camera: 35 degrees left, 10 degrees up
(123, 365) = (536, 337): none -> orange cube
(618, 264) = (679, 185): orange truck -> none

· · · ·

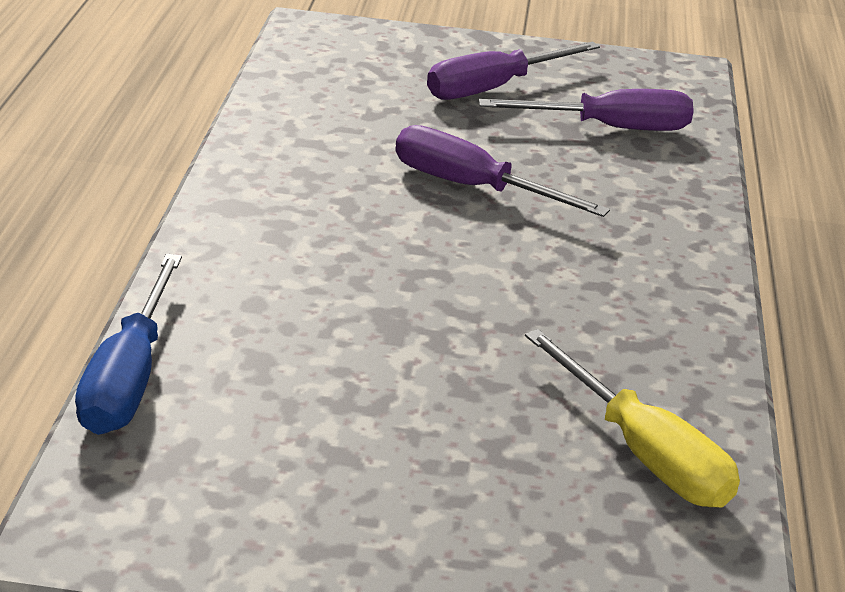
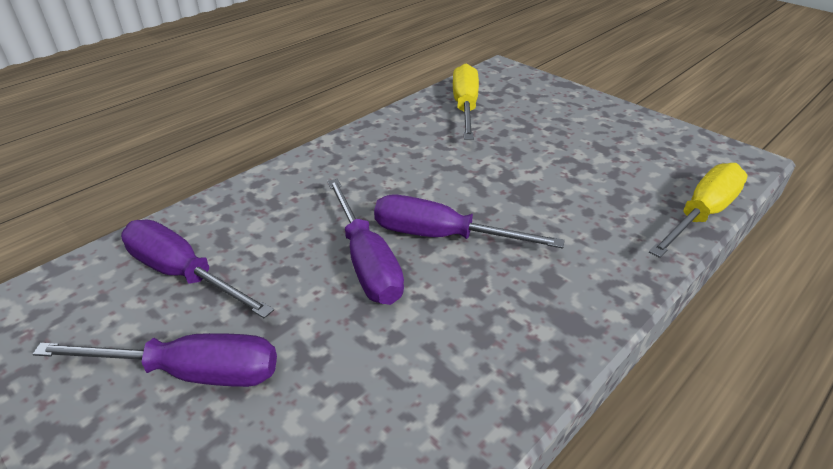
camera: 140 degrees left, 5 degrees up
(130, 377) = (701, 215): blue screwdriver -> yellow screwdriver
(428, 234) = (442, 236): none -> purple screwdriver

· · · ·

**Directions for this task:** In the records above, find the lines containing "orange" and copy them.

**Solution below:**
(123, 365) = (536, 337): none -> orange cube
(618, 264) = (679, 185): orange truck -> none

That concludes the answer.